TO DO
Lines from the one holding "camera: 20 degrees right, 10 degrees up" through the end of the entries, inclusive, form the whole output; reproduce them exactly and omit pictures.

RAW DATA
+-------+

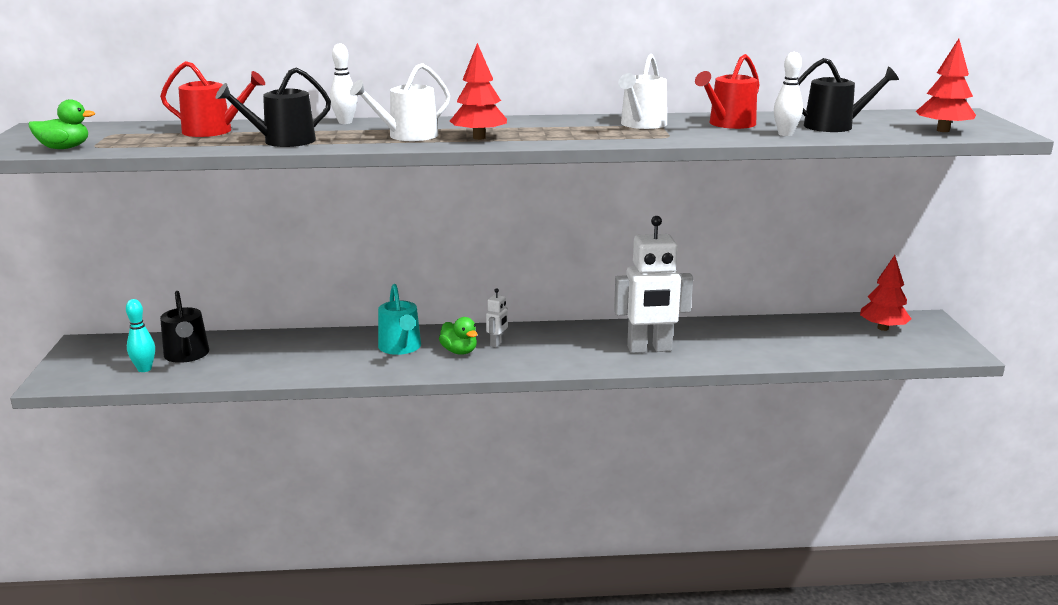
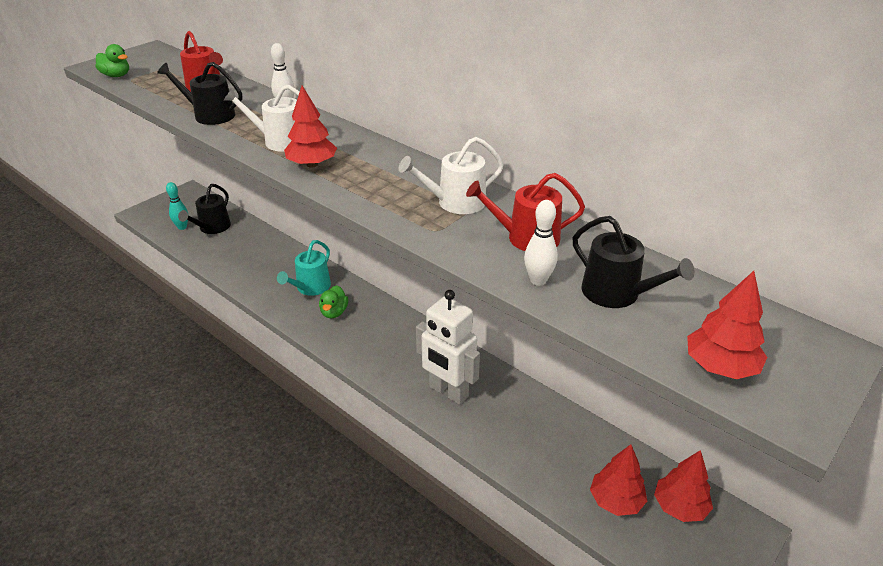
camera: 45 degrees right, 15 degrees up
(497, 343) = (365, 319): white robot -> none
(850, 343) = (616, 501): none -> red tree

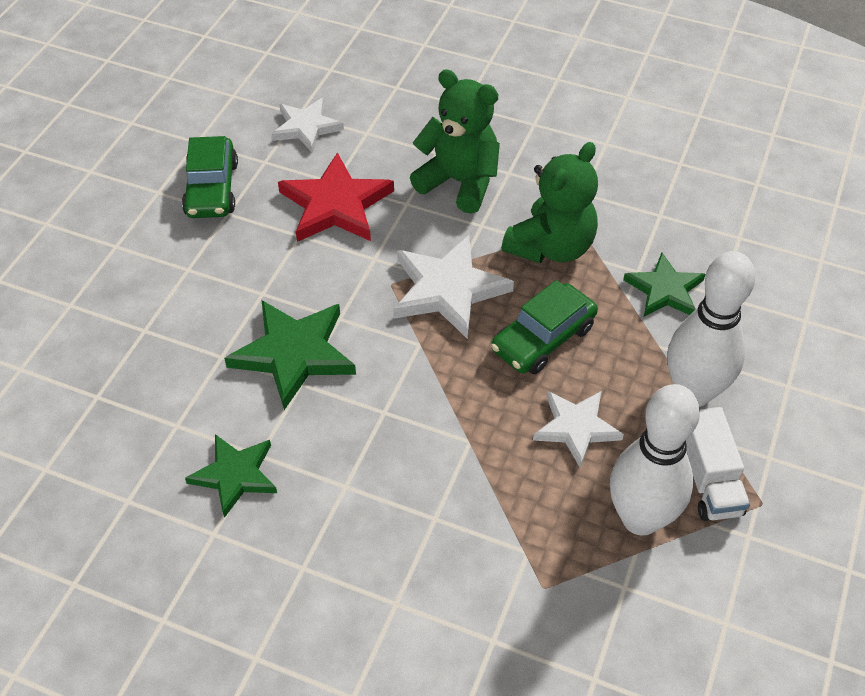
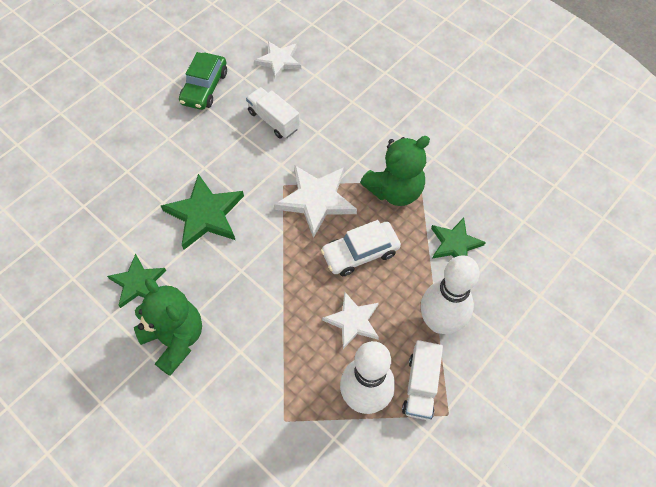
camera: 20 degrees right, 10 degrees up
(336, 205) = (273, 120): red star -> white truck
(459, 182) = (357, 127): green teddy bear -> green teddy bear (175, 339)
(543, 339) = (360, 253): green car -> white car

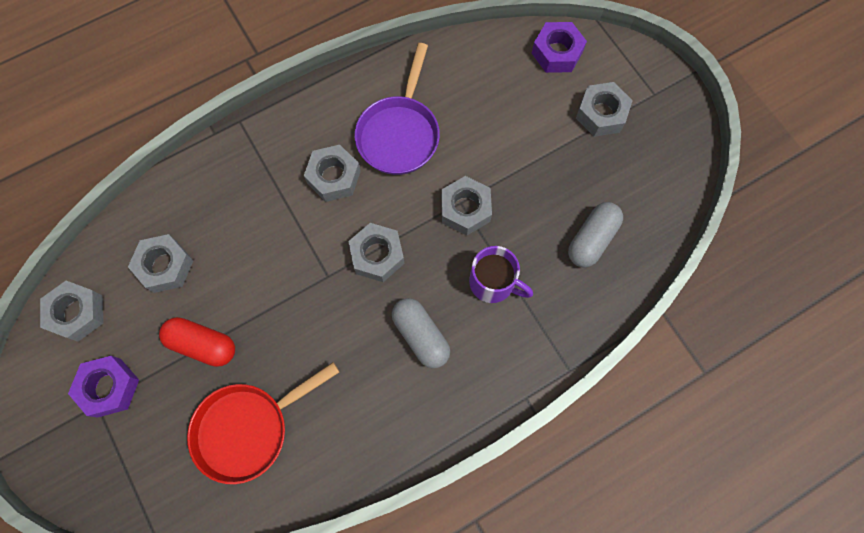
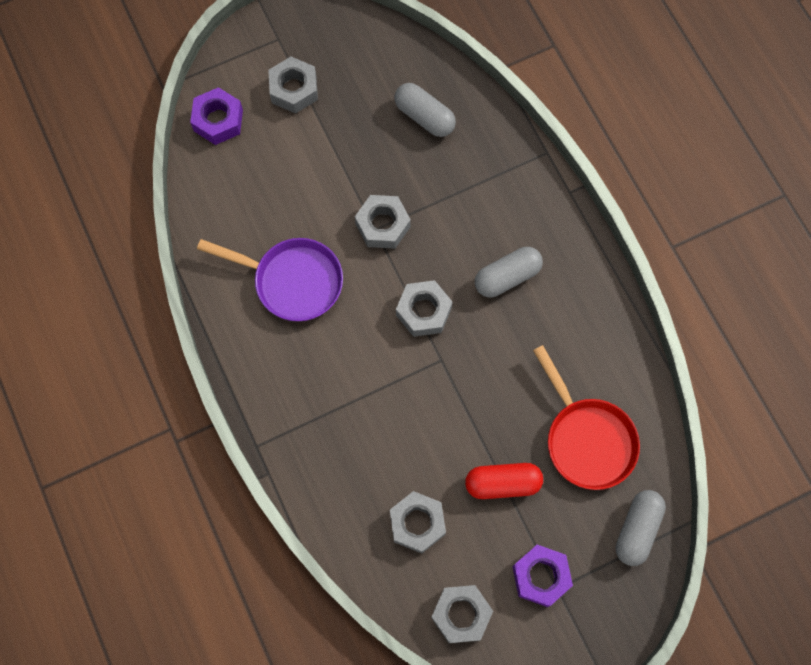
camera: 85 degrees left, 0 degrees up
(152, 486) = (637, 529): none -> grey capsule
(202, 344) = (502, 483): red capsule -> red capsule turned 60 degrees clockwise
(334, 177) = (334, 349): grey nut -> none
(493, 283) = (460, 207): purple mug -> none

+-------+

ANSWER FOR THE TASK
camera: 20 degrees right, 10 degrees up
(336, 205) = (273, 120): red star -> white truck
(459, 182) = (357, 127): green teddy bear -> green teddy bear (175, 339)
(543, 339) = (360, 253): green car -> white car

camera: 85 degrees left, 0 degrees up
(152, 486) = (637, 529): none -> grey capsule
(202, 344) = (502, 483): red capsule -> red capsule turned 60 degrees clockwise
(334, 177) = (334, 349): grey nut -> none
(493, 283) = (460, 207): purple mug -> none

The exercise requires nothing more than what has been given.